■ Work task: Within the material below, locate the line with "pink tile B1:B2" and the line with "pink slope D12:F13", then return those two lines and all lines between them, exactly as written.
Source data below:
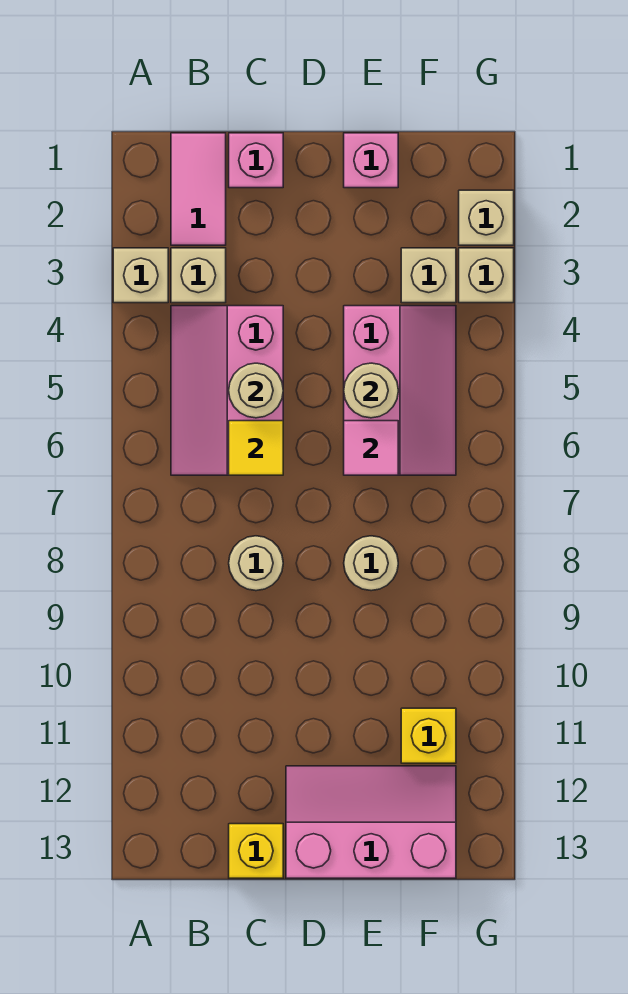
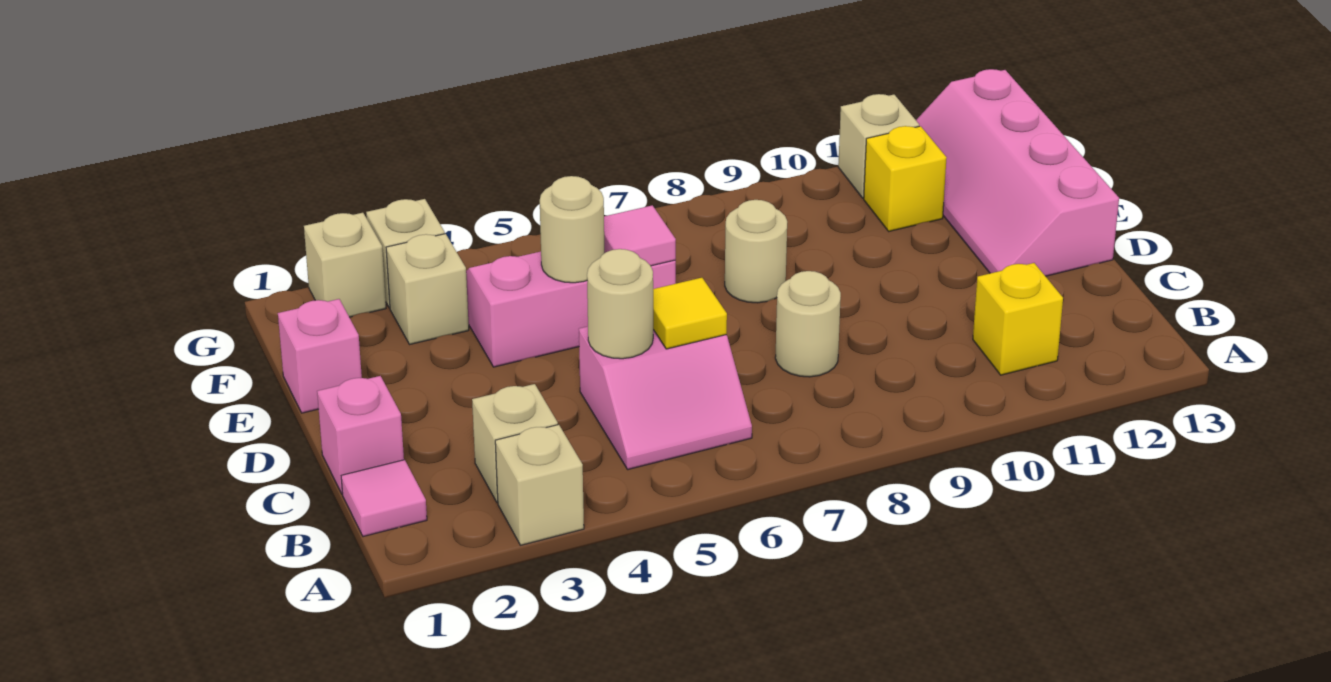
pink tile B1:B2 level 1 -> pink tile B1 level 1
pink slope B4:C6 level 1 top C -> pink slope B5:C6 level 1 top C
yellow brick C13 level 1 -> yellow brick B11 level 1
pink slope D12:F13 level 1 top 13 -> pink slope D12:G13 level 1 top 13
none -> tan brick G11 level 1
End of Source data.
Source data below:
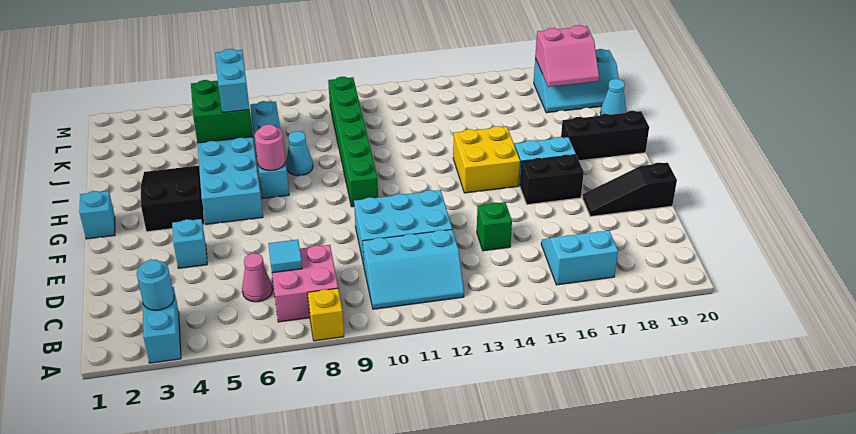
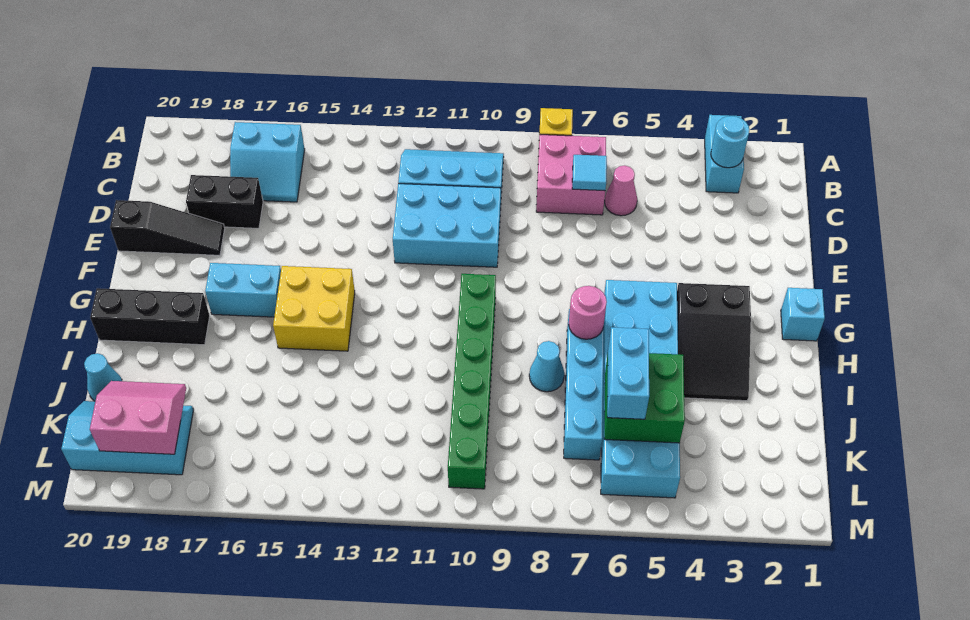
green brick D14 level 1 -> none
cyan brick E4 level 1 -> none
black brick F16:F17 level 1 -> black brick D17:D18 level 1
End of Source data.
■ Answer for the task:
pink tile B1:B2 level 1 -> pink tile B1 level 1
pink slope B4:C6 level 1 top C -> pink slope B5:C6 level 1 top C
yellow brick C13 level 1 -> yellow brick B11 level 1
pink slope D12:F13 level 1 top 13 -> pink slope D12:G13 level 1 top 13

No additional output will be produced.